**** EXERCISE DATA

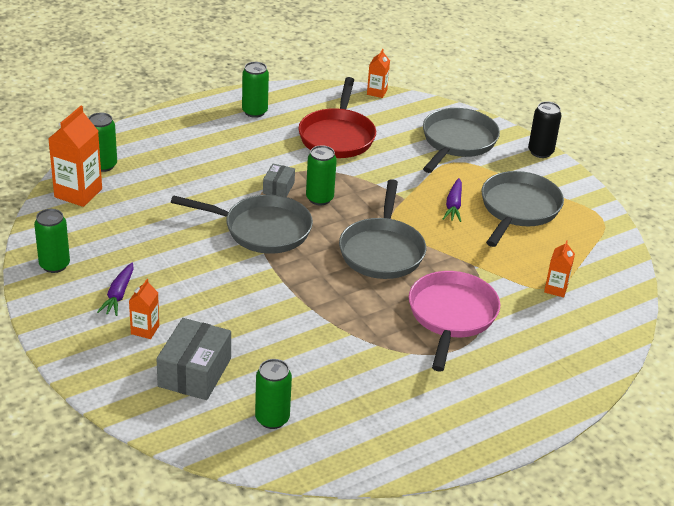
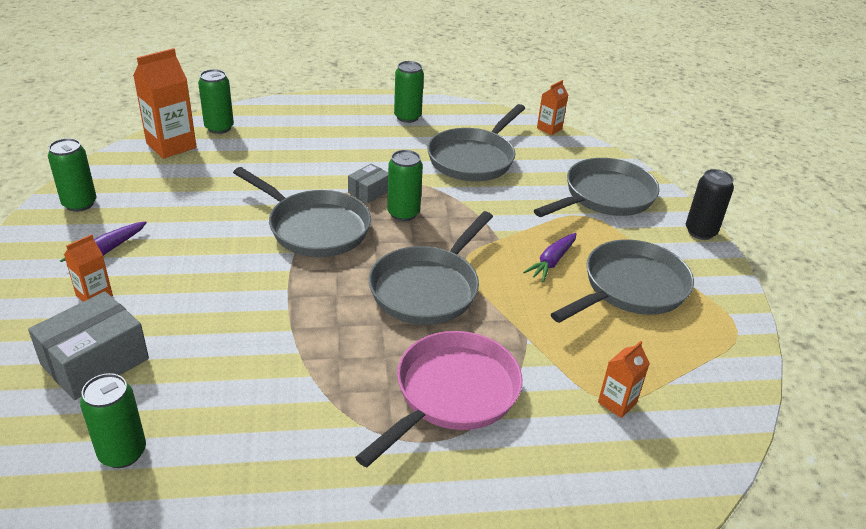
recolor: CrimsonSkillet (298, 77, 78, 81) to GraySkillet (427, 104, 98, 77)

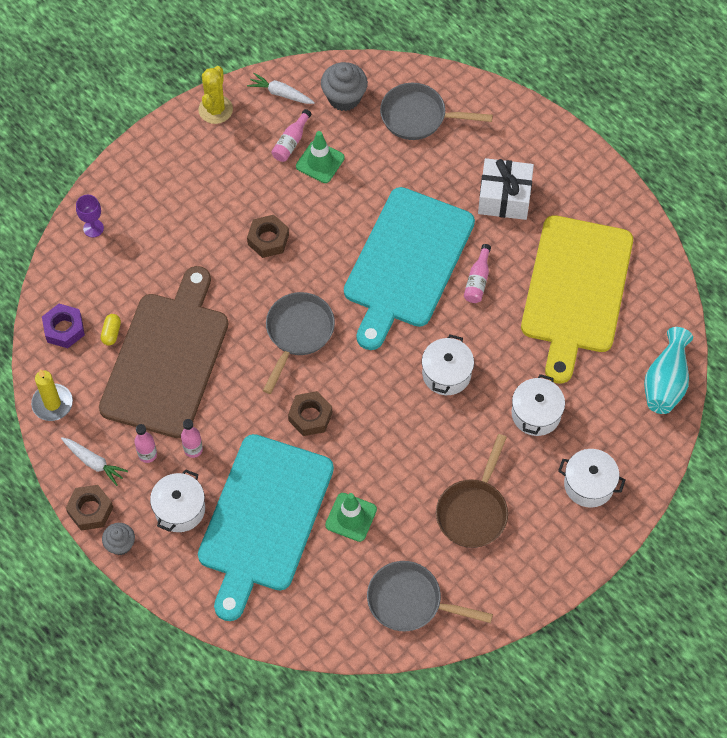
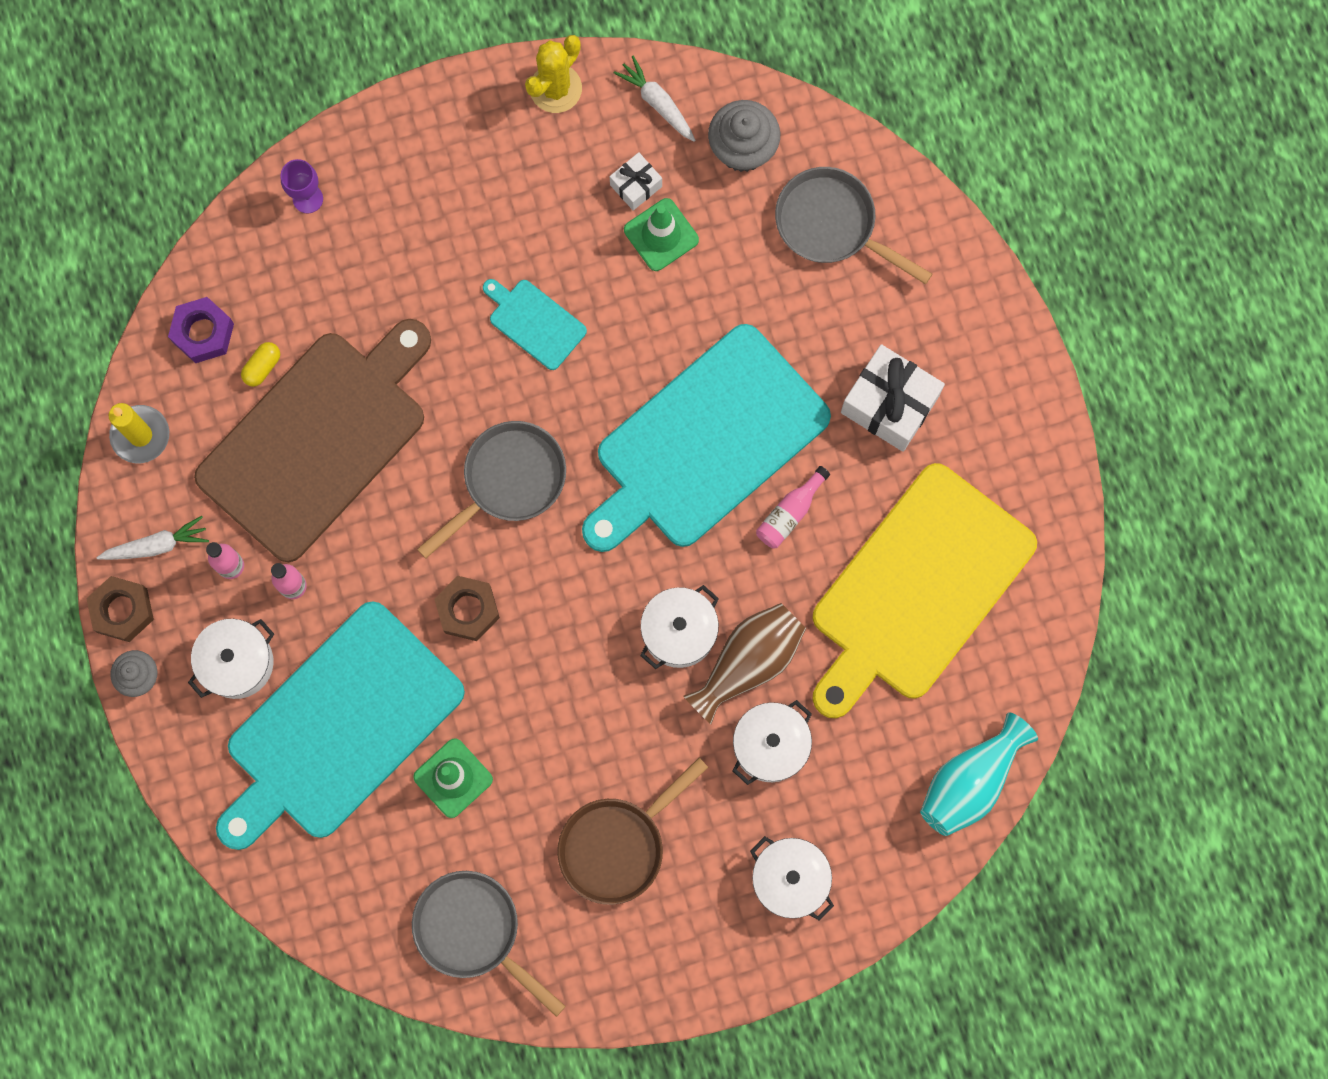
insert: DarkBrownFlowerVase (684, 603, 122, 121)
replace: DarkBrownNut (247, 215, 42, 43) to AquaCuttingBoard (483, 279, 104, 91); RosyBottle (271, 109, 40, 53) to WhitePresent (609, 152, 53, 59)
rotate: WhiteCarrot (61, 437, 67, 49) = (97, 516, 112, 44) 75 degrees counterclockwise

********

YOUR INSTRUCTIONS:
Exact copy, no images: rewrite the entire listing above.

ANSWER TO THE PROBLEM:
recolor: CrimsonSkillet (298, 77, 78, 81) to GraySkillet (427, 104, 98, 77)

insert: DarkBrownFlowerVase (684, 603, 122, 121)
replace: DarkBrownNut (247, 215, 42, 43) to AquaCuttingBoard (483, 279, 104, 91); RosyBottle (271, 109, 40, 53) to WhitePresent (609, 152, 53, 59)
rotate: WhiteCarrot (61, 437, 67, 49) = (97, 516, 112, 44) 75 degrees counterclockwise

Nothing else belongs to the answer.